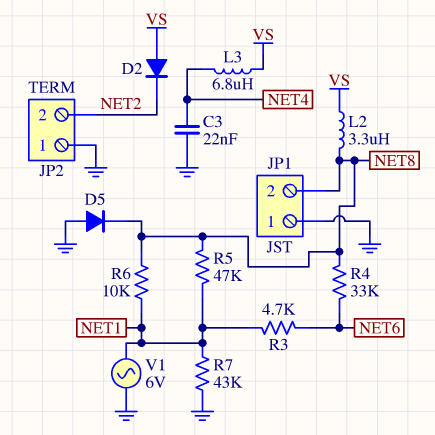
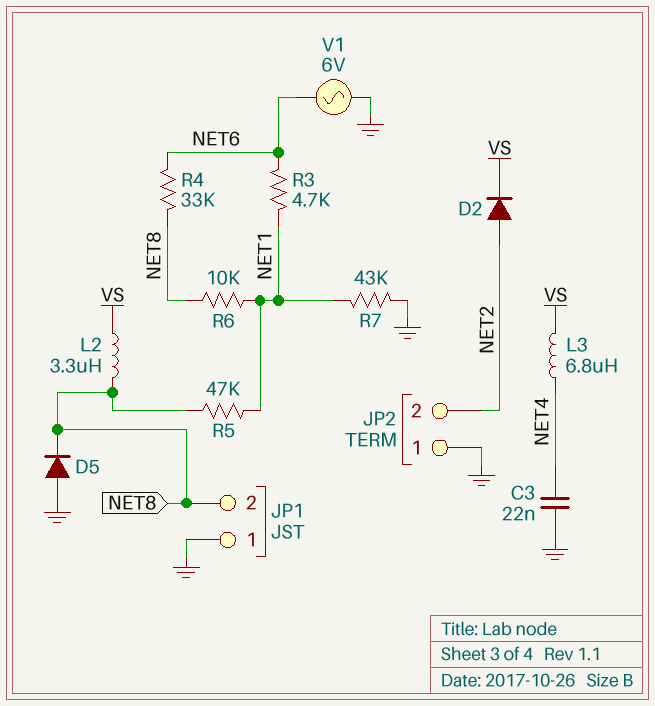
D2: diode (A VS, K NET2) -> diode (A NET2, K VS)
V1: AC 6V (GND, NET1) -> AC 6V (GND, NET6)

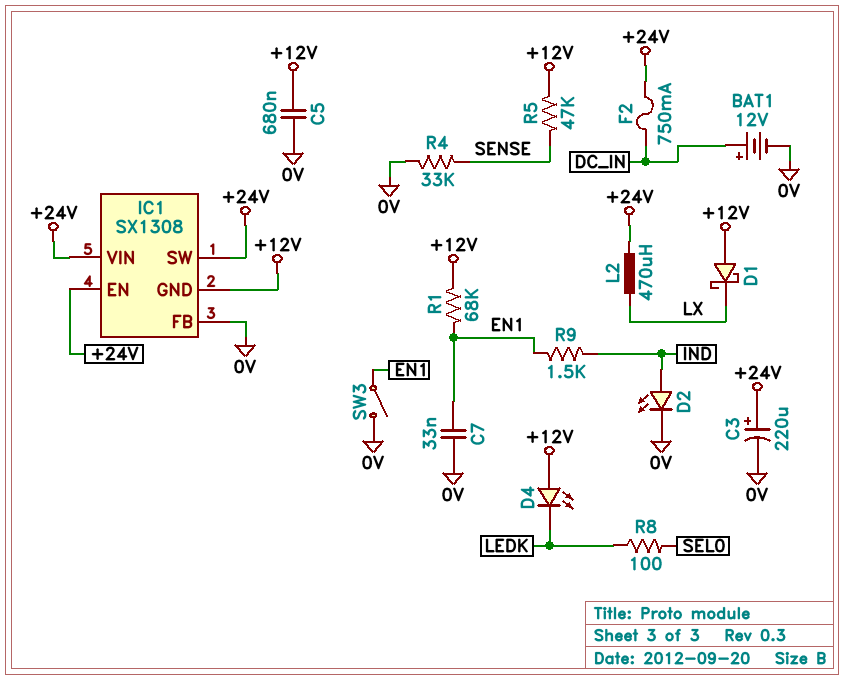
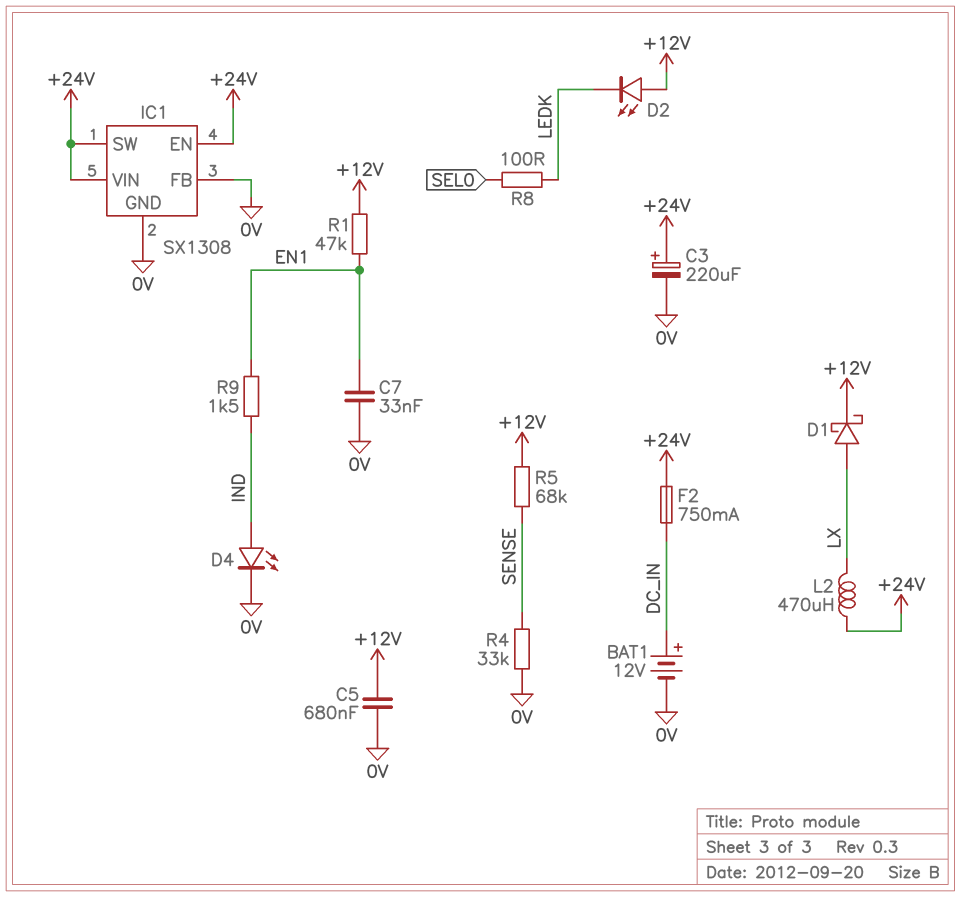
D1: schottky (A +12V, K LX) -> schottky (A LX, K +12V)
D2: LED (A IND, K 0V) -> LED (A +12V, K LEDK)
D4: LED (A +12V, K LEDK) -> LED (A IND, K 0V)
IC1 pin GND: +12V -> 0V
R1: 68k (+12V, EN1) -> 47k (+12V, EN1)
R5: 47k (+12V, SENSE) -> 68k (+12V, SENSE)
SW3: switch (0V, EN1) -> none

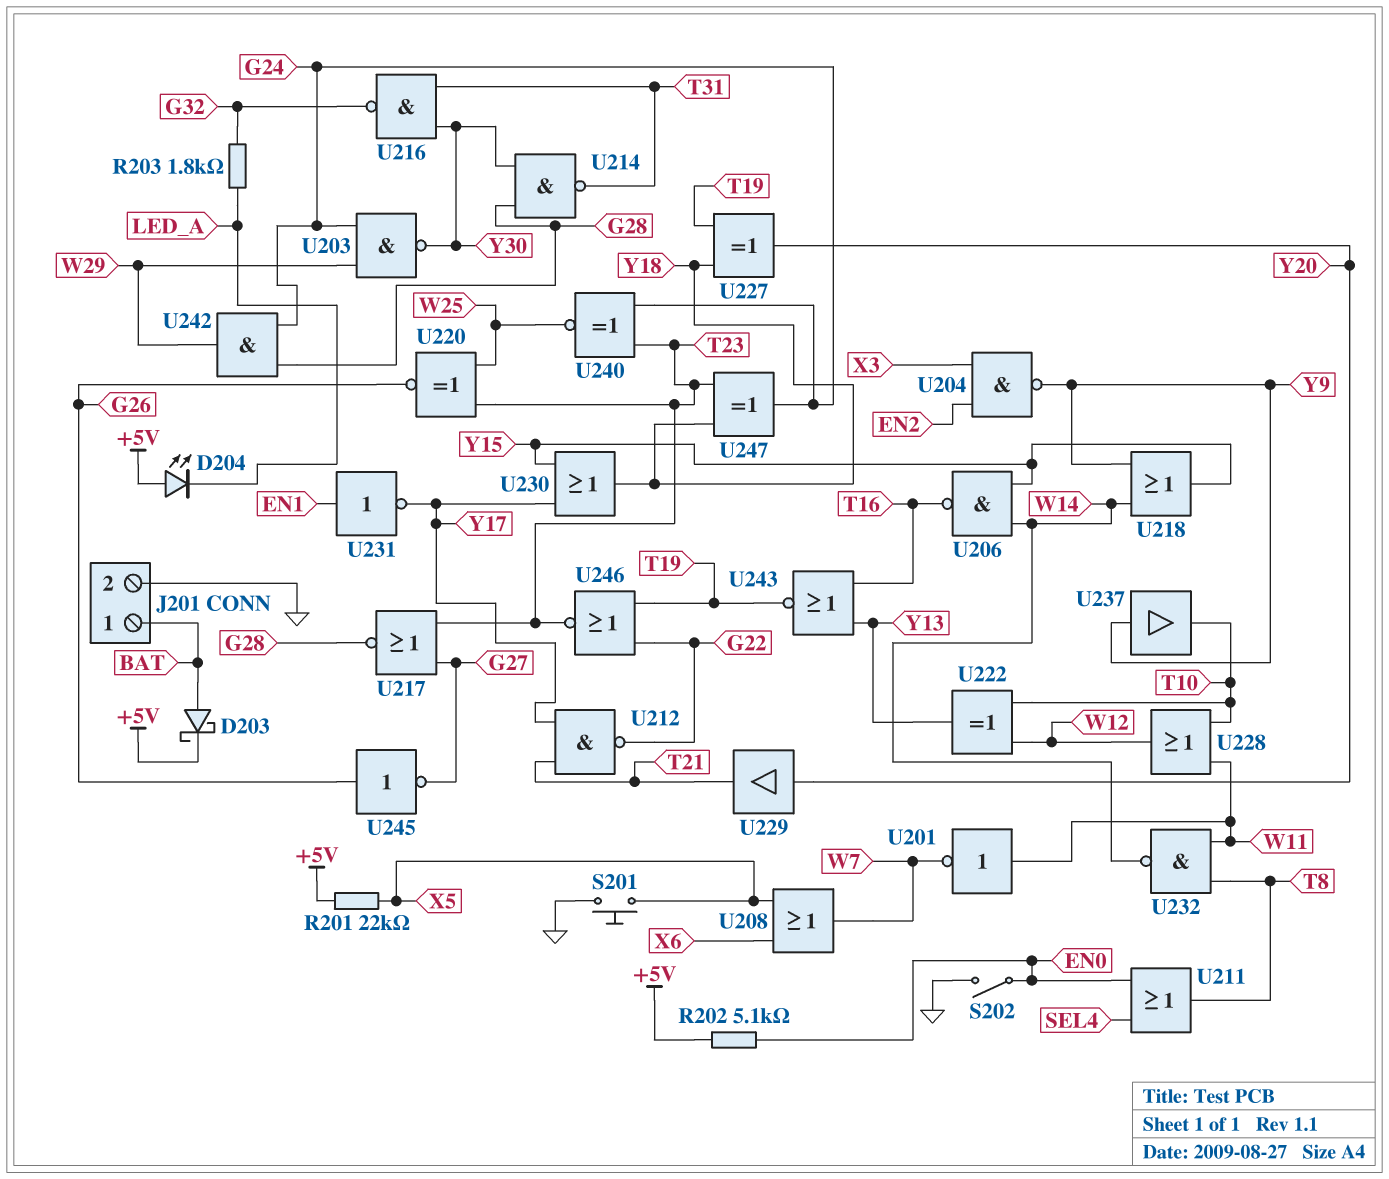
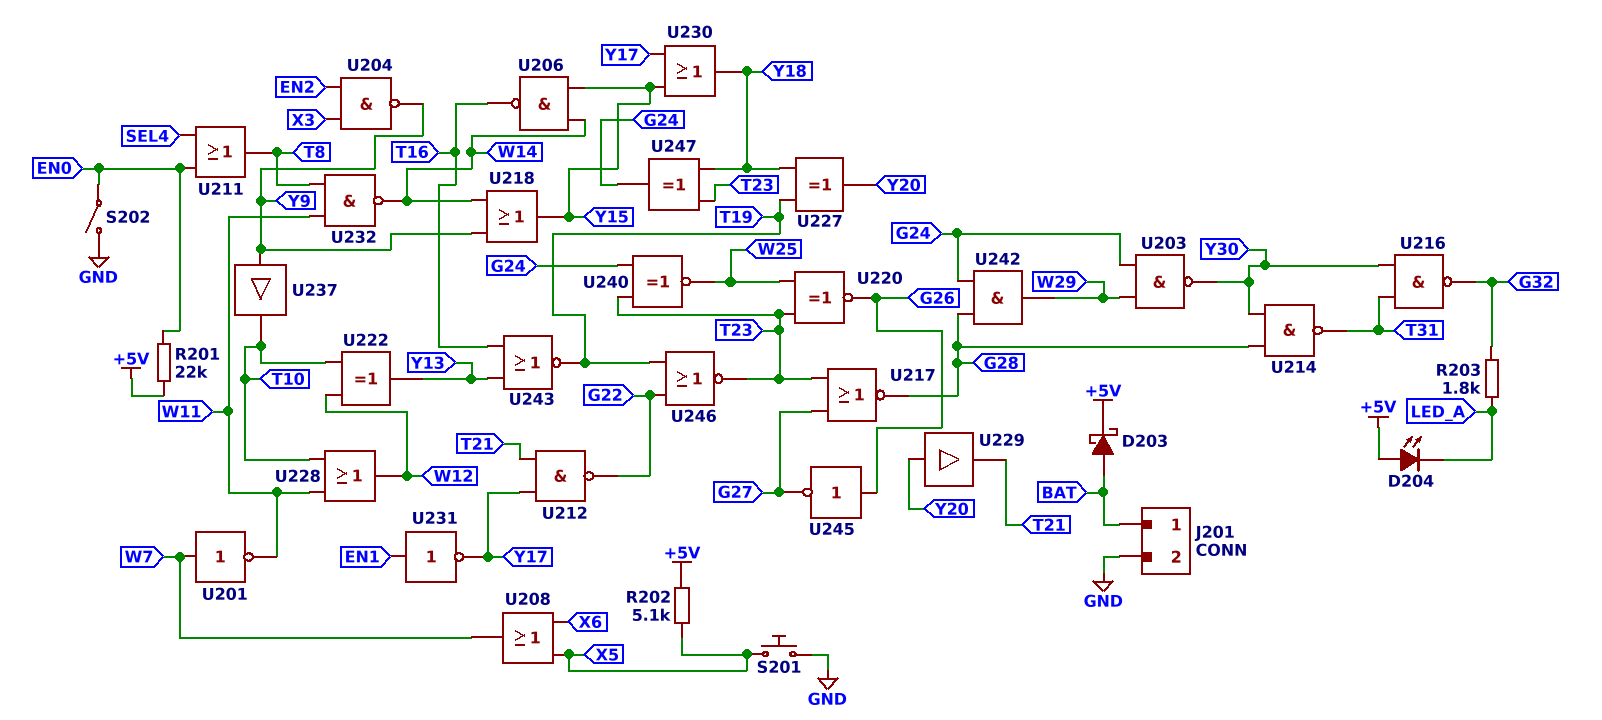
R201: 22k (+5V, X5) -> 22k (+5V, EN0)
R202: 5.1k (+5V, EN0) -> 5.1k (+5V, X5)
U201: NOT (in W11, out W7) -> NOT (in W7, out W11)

What is expected -> Print the records again exactly, without the pictures.

Result of the task ->
D2: diode (A VS, K NET2) -> diode (A NET2, K VS)
V1: AC 6V (GND, NET1) -> AC 6V (GND, NET6)

D1: schottky (A +12V, K LX) -> schottky (A LX, K +12V)
D2: LED (A IND, K 0V) -> LED (A +12V, K LEDK)
D4: LED (A +12V, K LEDK) -> LED (A IND, K 0V)
IC1 pin GND: +12V -> 0V
R1: 68k (+12V, EN1) -> 47k (+12V, EN1)
R5: 47k (+12V, SENSE) -> 68k (+12V, SENSE)
SW3: switch (0V, EN1) -> none

R201: 22k (+5V, X5) -> 22k (+5V, EN0)
R202: 5.1k (+5V, EN0) -> 5.1k (+5V, X5)
U201: NOT (in W11, out W7) -> NOT (in W7, out W11)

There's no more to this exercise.